─── SUPPLIED RECORDS

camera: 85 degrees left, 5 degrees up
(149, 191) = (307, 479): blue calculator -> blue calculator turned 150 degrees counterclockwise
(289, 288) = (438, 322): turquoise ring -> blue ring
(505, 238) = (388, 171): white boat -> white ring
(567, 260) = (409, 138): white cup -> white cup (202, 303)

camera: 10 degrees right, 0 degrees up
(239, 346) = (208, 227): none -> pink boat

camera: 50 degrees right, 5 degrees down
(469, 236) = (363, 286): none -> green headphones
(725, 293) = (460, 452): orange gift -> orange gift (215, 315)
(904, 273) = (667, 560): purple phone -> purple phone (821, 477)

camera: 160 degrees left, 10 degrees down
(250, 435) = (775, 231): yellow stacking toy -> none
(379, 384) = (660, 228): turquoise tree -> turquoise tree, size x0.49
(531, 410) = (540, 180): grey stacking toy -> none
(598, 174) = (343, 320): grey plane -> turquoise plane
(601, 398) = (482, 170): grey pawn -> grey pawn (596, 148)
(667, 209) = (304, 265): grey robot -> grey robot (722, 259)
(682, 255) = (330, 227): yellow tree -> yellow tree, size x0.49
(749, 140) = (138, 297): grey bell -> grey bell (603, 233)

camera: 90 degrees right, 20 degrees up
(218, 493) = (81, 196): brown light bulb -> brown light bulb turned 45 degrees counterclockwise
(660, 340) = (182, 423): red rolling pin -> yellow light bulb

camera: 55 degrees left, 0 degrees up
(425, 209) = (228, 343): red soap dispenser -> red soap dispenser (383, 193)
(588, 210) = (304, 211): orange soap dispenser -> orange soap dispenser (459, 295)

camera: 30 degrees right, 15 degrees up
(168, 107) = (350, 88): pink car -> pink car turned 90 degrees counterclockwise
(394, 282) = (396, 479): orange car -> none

──────

=== TO DO ===
Transcribe each entry verbatim, leaving none out.

=== REPLY ===
camera: 85 degrees left, 5 degrees up
(149, 191) = (307, 479): blue calculator -> blue calculator turned 150 degrees counterclockwise
(289, 288) = (438, 322): turquoise ring -> blue ring
(505, 238) = (388, 171): white boat -> white ring
(567, 260) = (409, 138): white cup -> white cup (202, 303)

camera: 10 degrees right, 0 degrees up
(239, 346) = (208, 227): none -> pink boat

camera: 50 degrees right, 5 degrees down
(469, 236) = (363, 286): none -> green headphones
(725, 293) = (460, 452): orange gift -> orange gift (215, 315)
(904, 273) = (667, 560): purple phone -> purple phone (821, 477)

camera: 160 degrees left, 10 degrees down
(250, 435) = (775, 231): yellow stacking toy -> none
(379, 384) = (660, 228): turquoise tree -> turquoise tree, size x0.49
(531, 410) = (540, 180): grey stacking toy -> none
(598, 174) = (343, 320): grey plane -> turquoise plane
(601, 398) = (482, 170): grey pawn -> grey pawn (596, 148)
(667, 209) = (304, 265): grey robot -> grey robot (722, 259)
(682, 255) = (330, 227): yellow tree -> yellow tree, size x0.49
(749, 140) = (138, 297): grey bell -> grey bell (603, 233)

camera: 90 degrees right, 20 degrees up
(218, 493) = (81, 196): brown light bulb -> brown light bulb turned 45 degrees counterclockwise
(660, 340) = (182, 423): red rolling pin -> yellow light bulb

camera: 55 degrees left, 0 degrees up
(425, 209) = (228, 343): red soap dispenser -> red soap dispenser (383, 193)
(588, 210) = (304, 211): orange soap dispenser -> orange soap dispenser (459, 295)

camera: 30 degrees right, 15 degrees up
(168, 107) = (350, 88): pink car -> pink car turned 90 degrees counterclockwise
(394, 282) = (396, 479): orange car -> none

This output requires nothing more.